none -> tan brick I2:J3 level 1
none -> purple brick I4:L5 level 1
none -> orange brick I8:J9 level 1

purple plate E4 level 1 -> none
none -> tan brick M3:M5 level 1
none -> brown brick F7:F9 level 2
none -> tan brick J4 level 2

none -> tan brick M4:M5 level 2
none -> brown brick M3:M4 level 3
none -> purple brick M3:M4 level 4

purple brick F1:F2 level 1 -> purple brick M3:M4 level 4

----

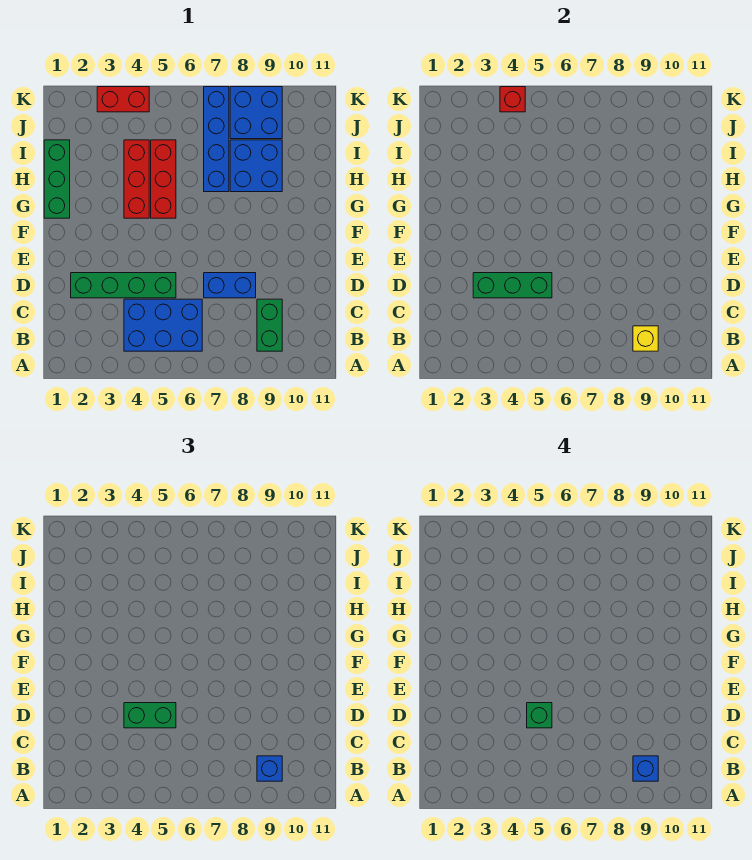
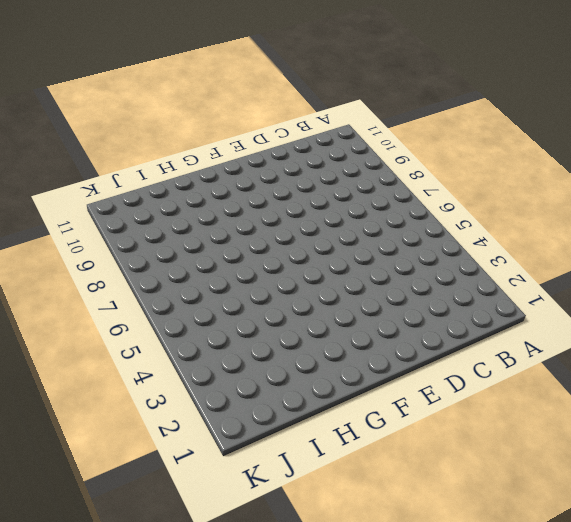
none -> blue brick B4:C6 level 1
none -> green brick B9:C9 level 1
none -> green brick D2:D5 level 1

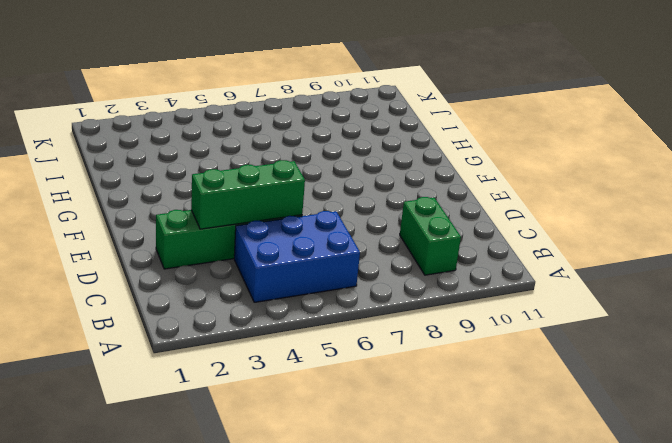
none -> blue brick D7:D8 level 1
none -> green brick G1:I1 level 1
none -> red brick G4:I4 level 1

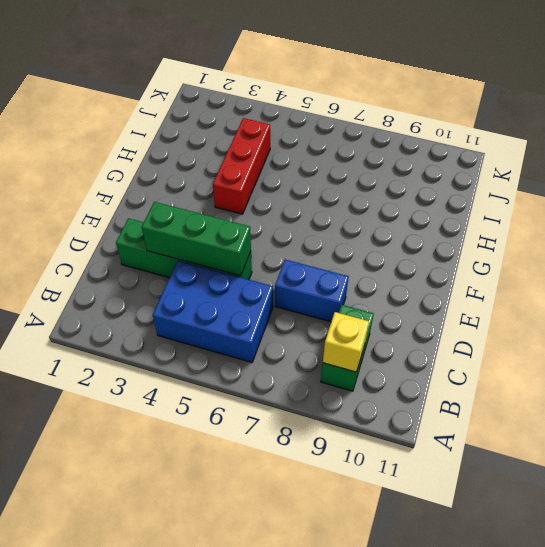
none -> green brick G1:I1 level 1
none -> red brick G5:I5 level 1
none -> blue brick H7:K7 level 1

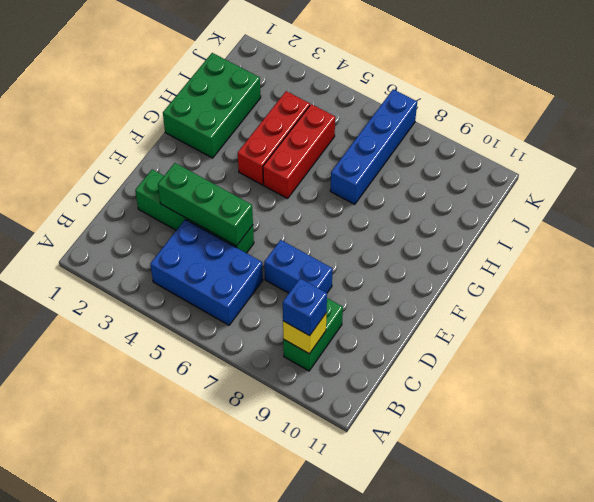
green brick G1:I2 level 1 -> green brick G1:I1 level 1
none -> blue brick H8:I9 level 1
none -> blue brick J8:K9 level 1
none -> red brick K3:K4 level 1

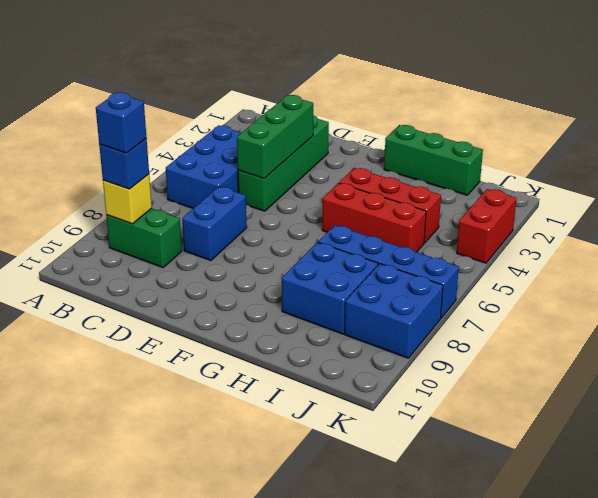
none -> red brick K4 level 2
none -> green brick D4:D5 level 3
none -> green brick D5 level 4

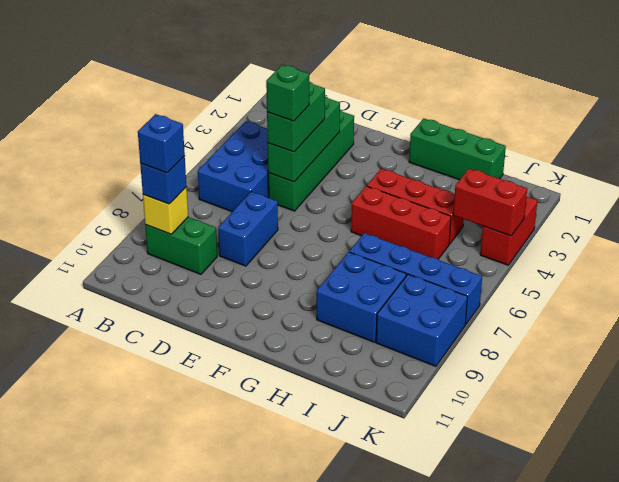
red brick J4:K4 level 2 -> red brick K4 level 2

----

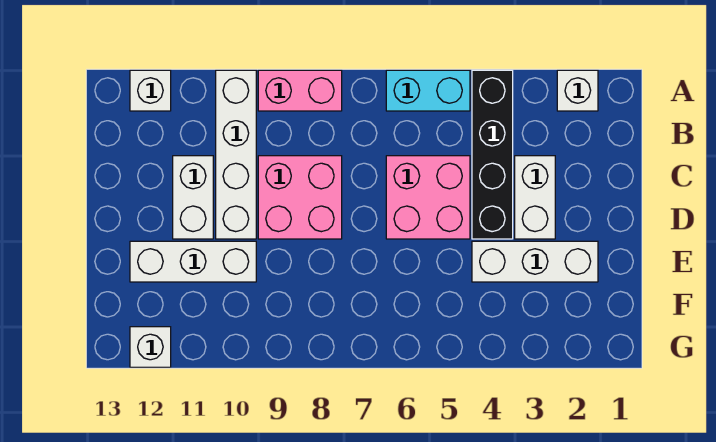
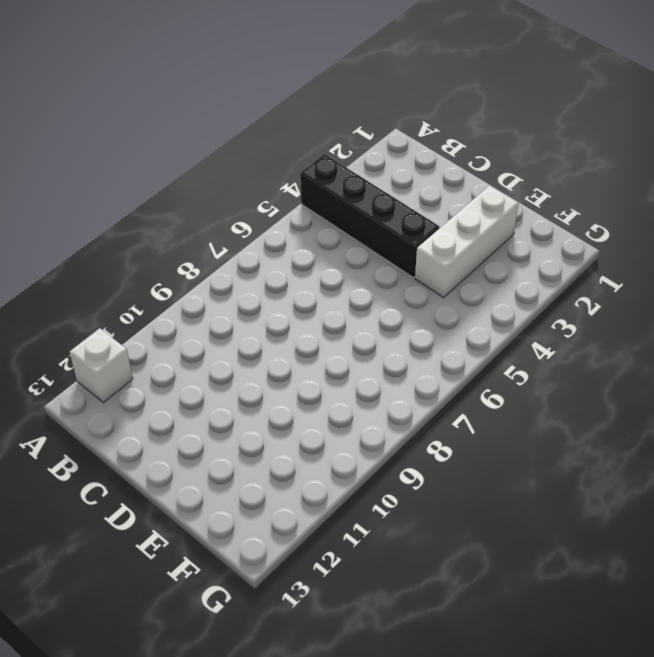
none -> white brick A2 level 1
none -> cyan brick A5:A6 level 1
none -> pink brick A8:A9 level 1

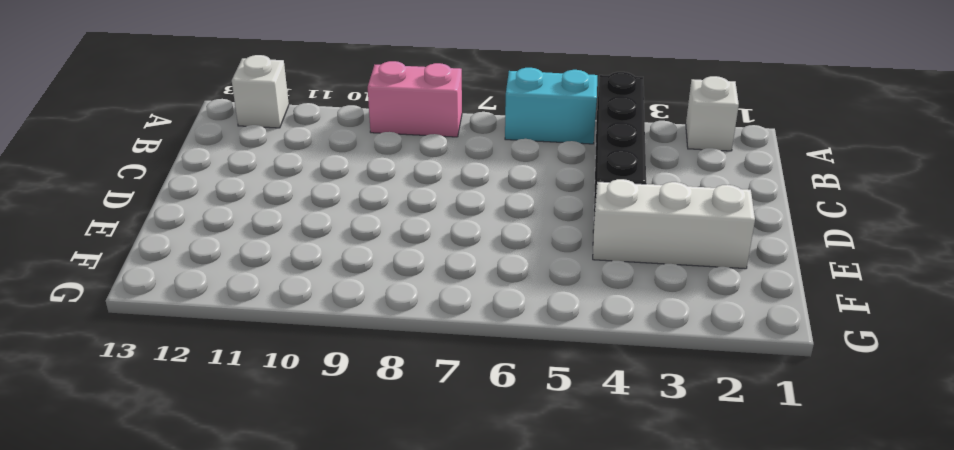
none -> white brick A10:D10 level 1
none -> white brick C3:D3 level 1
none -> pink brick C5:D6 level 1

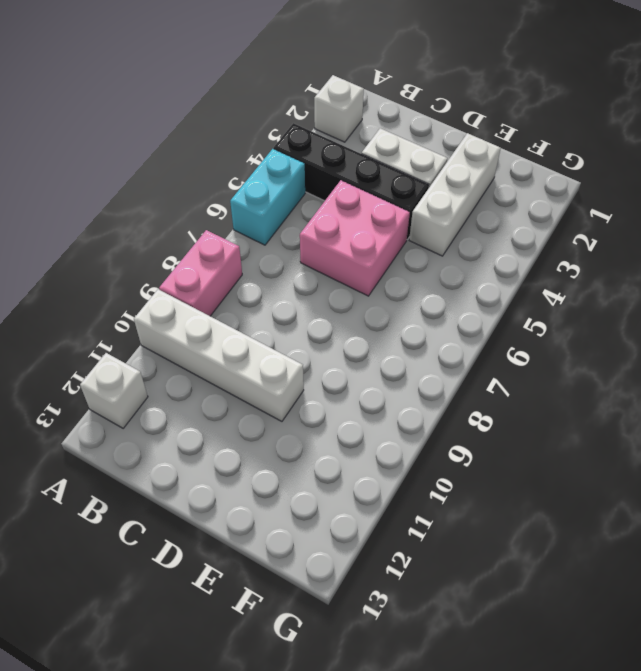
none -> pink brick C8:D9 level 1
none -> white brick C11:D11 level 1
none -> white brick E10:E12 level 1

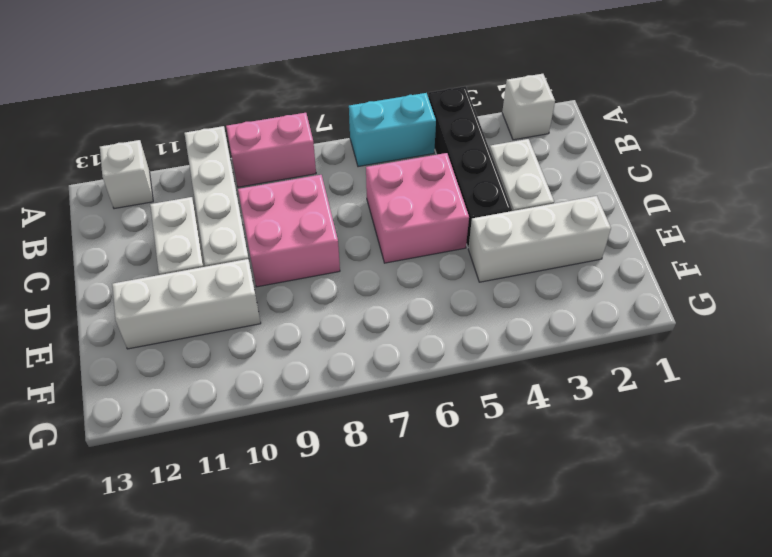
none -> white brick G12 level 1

----

# Aim of the task
All pictures are to be skipped. Output, word for word, the lines in the data above starting at the line containing "none -> cyan brick A5:A6 level 1" and ending at the line containing "none -> white brick G12 level 1".

# Task output
none -> cyan brick A5:A6 level 1
none -> pink brick A8:A9 level 1

none -> white brick A10:D10 level 1
none -> white brick C3:D3 level 1
none -> pink brick C5:D6 level 1

none -> pink brick C8:D9 level 1
none -> white brick C11:D11 level 1
none -> white brick E10:E12 level 1

none -> white brick G12 level 1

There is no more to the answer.